* [YOUR INSTRUCTIONS]: Every line in the entries that holds "round" should be identified and copied.

#### EXCERPTED DATA ####

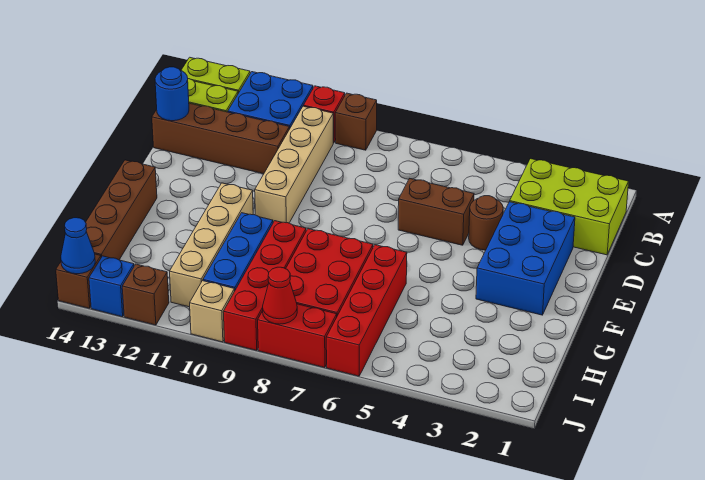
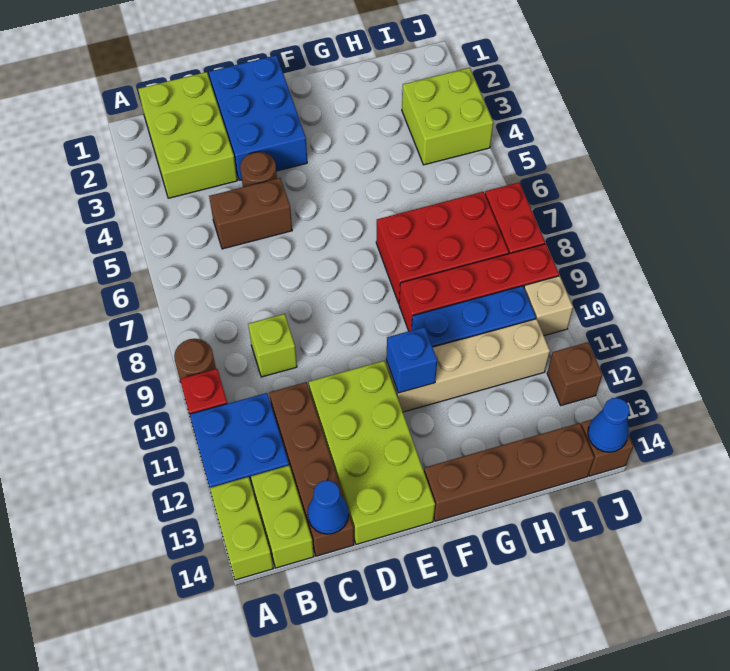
brown brick A9 level 1 -> brown round brick A9 level 1
tan brick B10:E10 level 1 -> none
none -> lime brick C9 level 1
blue round brick C14 level 2 -> blue cone C14 level 2
blue brick D2:F3 level 1 -> blue brick D1:E3 level 1
brown brick D5:D6 level 1 -> brown brick C5:D5 level 1
none -> lime brick D11:E14 level 1
red brick G6:J6 level 1 -> none
none -> lime brick I3:J4 level 1
red cone J8 level 2 -> none
blue brick J13 level 1 -> blue brick F11 level 2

####

* [RESPONSE TO THIS EXERCISE]:
brown brick A9 level 1 -> brown round brick A9 level 1
blue round brick C14 level 2 -> blue cone C14 level 2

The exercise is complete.